Your assignment | Below are entries; output exactly the lines from the one with "camera: 100 degrees left, 5 degrees down" to the one with "(473, 221) = (210, 305): orange", both included, and nothing else.

Material for this task |
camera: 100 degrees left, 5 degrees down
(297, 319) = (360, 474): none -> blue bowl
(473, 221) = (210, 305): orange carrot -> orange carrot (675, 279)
---
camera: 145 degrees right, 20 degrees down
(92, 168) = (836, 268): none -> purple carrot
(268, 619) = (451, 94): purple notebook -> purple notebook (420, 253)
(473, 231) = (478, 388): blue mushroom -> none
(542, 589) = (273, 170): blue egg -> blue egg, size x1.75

Reply to the exercise |
camera: 100 degrees left, 5 degrees down
(297, 319) = (360, 474): none -> blue bowl
(473, 221) = (210, 305): orange carrot -> orange carrot (675, 279)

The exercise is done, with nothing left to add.